== Exercise data ==
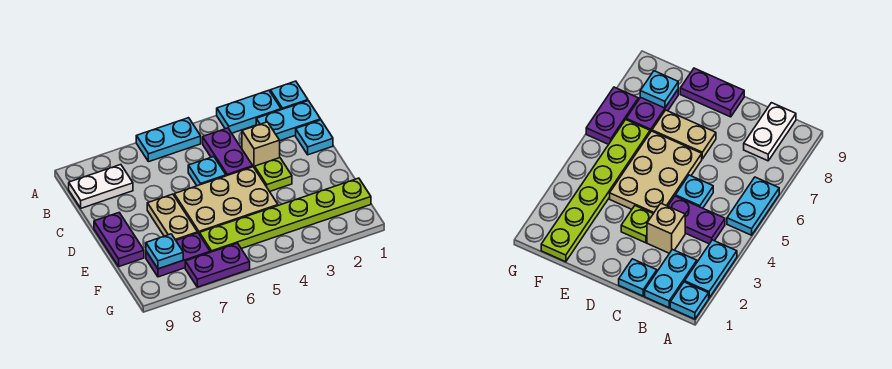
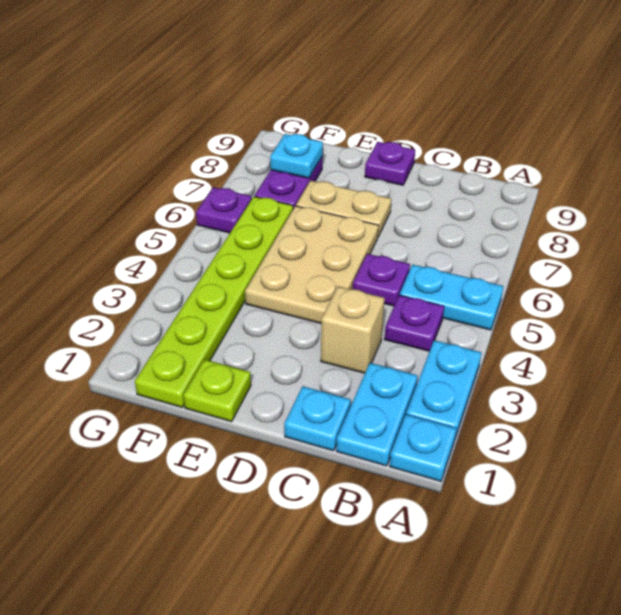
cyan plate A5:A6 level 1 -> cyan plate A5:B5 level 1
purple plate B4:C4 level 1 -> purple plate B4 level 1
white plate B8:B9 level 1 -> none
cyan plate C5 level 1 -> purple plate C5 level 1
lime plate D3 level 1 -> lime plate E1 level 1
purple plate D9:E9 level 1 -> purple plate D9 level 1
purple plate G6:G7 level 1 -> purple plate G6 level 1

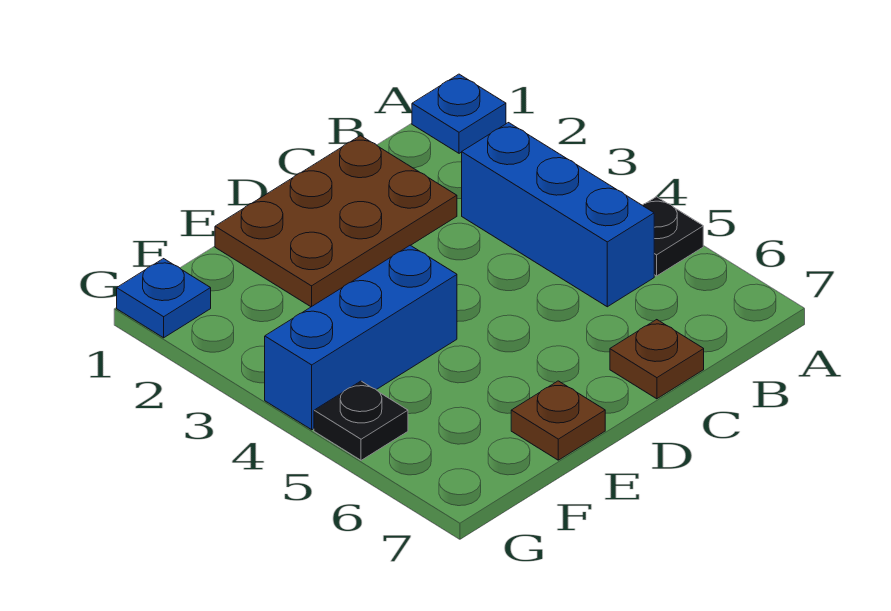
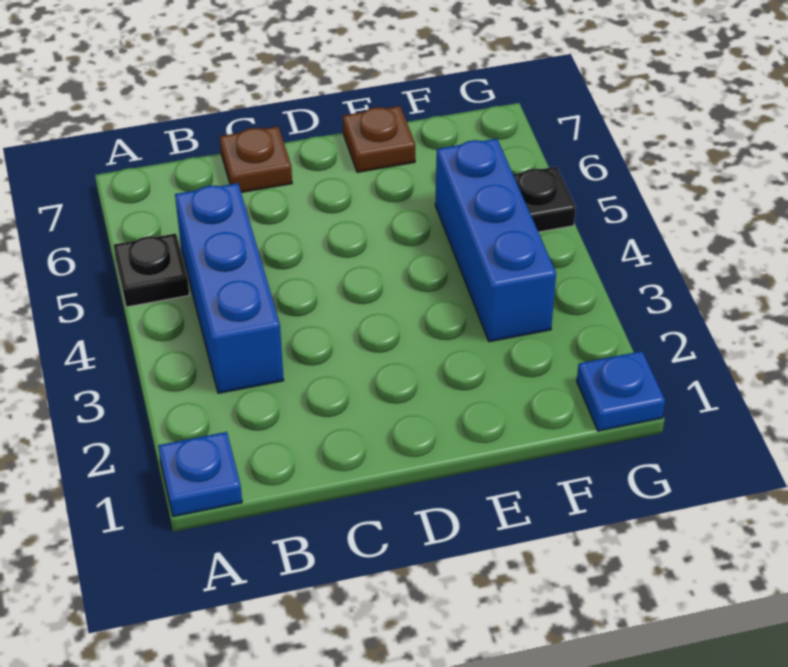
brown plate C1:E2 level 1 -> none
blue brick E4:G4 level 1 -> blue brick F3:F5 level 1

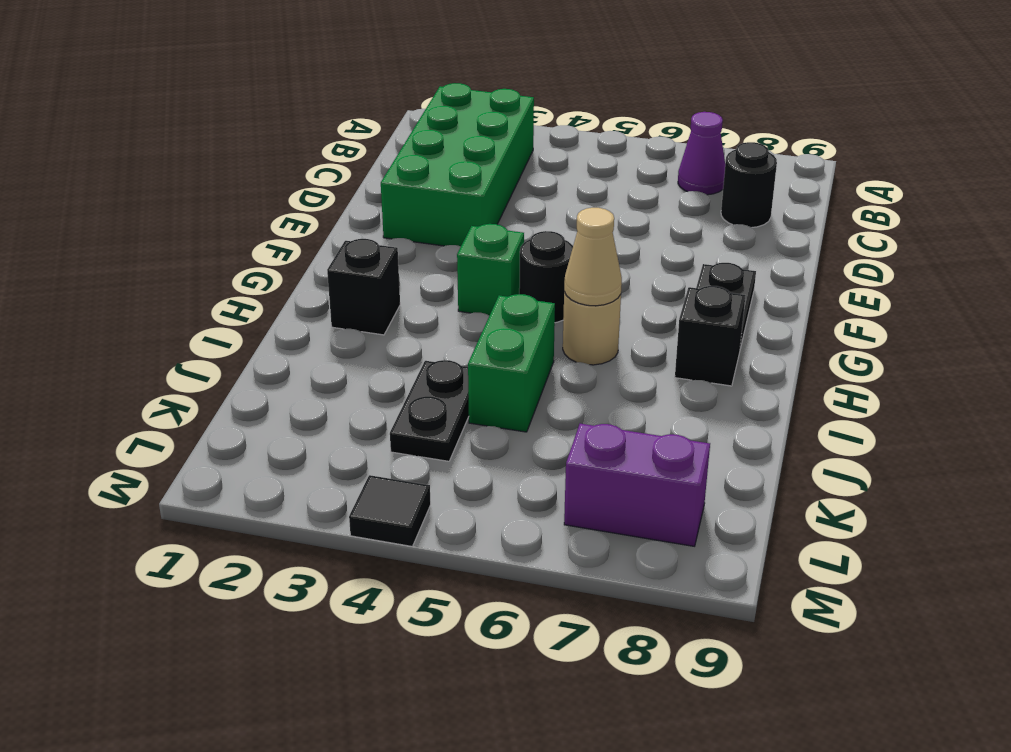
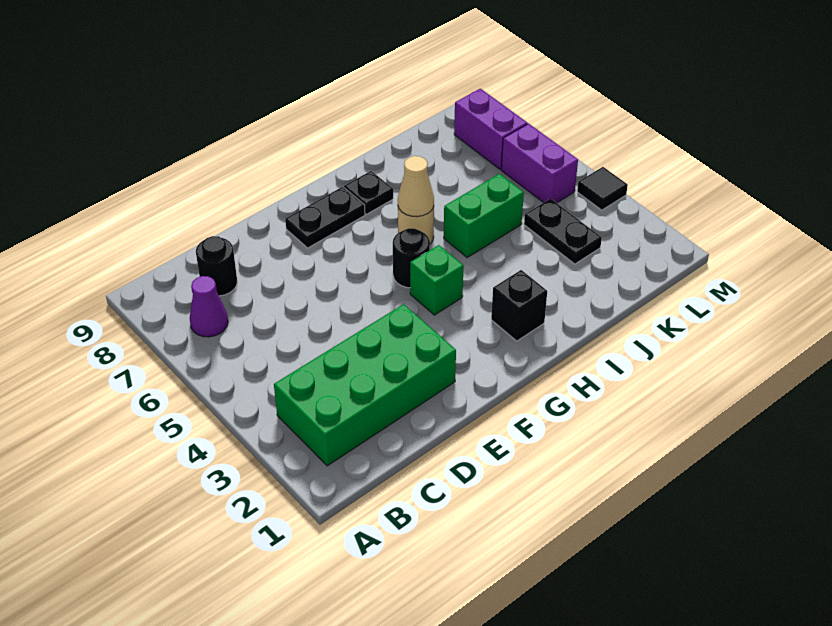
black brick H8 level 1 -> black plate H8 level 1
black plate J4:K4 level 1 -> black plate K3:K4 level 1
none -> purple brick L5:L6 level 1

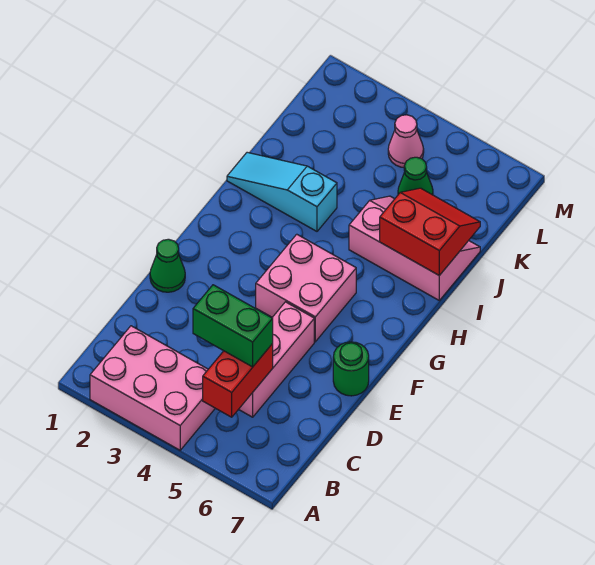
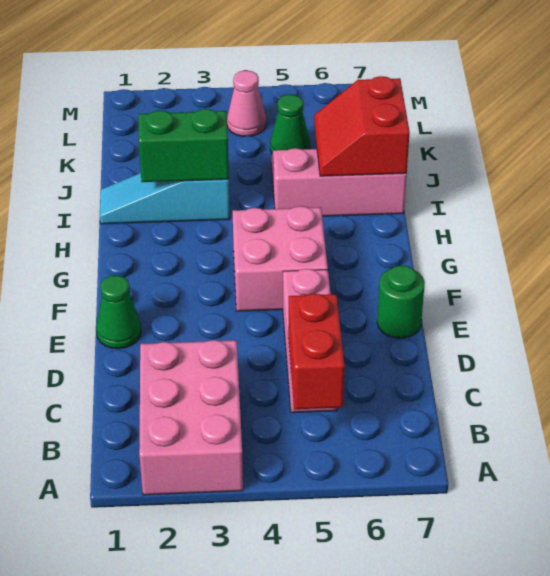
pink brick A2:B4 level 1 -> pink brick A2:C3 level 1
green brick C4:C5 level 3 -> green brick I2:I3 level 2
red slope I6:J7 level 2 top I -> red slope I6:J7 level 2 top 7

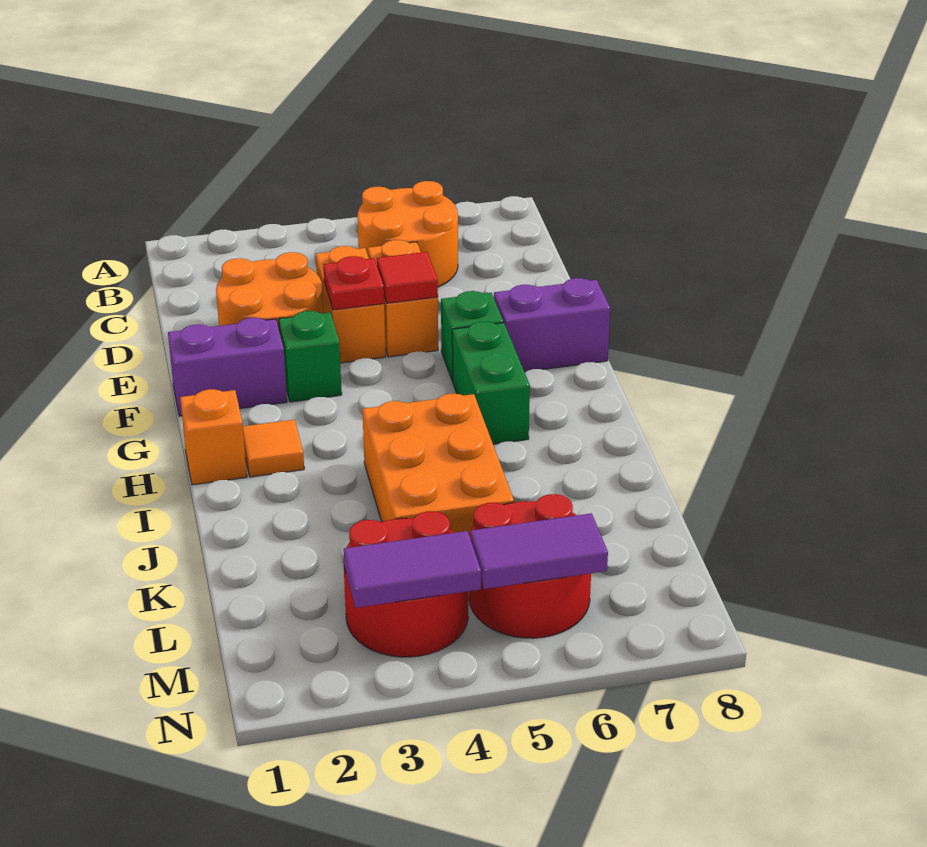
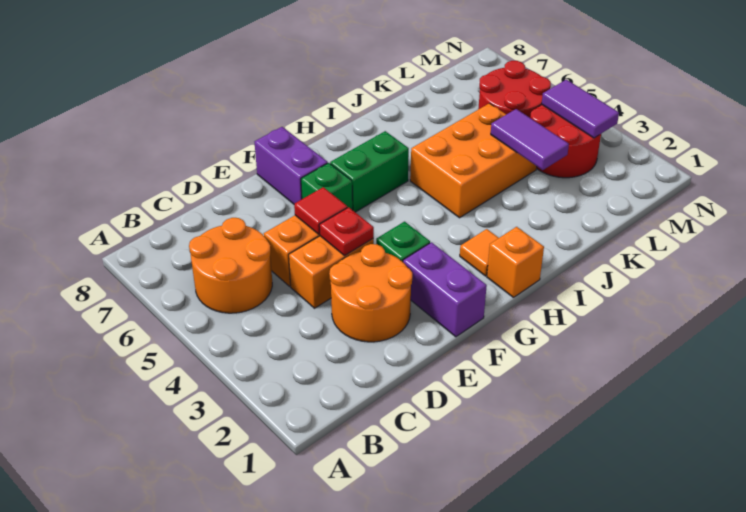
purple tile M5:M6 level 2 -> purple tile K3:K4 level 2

== Brief ==
Using the data above, set down each line from the line with "brown plate C1:E2 level 1 -> none" to the line with "pink brick A2:B4" exactly, both ends included, and leave the pictures behind. Nothing else belongs.

== Solution to this task ==
brown plate C1:E2 level 1 -> none
blue brick E4:G4 level 1 -> blue brick F3:F5 level 1

black brick H8 level 1 -> black plate H8 level 1
black plate J4:K4 level 1 -> black plate K3:K4 level 1
none -> purple brick L5:L6 level 1

pink brick A2:B4 level 1 -> pink brick A2:C3 level 1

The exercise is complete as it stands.